Copy exactly the line that contains "DIGITS pin CLK: D7 -> D3" plus all remaining lines of the data, and leave out every line before it.

(Stored items from a collection)
•••

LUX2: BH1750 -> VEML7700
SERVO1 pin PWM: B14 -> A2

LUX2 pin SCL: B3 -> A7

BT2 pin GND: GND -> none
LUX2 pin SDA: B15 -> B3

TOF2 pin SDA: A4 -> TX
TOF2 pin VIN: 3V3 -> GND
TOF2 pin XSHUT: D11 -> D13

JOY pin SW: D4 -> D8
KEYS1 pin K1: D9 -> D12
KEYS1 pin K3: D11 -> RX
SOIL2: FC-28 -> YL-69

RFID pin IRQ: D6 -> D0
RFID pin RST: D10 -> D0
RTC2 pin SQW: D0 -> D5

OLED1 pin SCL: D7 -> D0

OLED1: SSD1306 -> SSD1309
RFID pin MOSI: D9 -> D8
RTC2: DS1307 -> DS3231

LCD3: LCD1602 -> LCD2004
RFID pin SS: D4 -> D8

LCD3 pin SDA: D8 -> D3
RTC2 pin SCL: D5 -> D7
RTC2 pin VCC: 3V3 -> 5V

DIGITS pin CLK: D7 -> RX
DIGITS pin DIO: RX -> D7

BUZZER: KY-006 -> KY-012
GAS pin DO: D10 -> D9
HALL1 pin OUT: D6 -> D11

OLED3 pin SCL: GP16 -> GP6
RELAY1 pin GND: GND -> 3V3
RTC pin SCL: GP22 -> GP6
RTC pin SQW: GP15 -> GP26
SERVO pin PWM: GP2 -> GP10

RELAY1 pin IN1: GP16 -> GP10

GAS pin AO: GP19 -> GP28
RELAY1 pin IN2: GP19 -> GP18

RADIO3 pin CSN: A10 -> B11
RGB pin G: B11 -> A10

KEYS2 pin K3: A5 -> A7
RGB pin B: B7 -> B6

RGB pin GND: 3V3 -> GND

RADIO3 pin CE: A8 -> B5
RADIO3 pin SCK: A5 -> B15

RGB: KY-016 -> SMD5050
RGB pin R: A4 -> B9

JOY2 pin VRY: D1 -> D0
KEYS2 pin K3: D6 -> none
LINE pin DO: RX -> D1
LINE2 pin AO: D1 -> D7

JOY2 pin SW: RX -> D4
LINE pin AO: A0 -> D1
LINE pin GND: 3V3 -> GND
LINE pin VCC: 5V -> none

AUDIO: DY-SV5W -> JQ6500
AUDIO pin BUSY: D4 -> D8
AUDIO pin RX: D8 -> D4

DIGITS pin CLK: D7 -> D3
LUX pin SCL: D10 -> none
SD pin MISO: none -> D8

•••

## SOLUTION TO THIS EXERCISE
DIGITS pin CLK: D7 -> D3
LUX pin SCL: D10 -> none
SD pin MISO: none -> D8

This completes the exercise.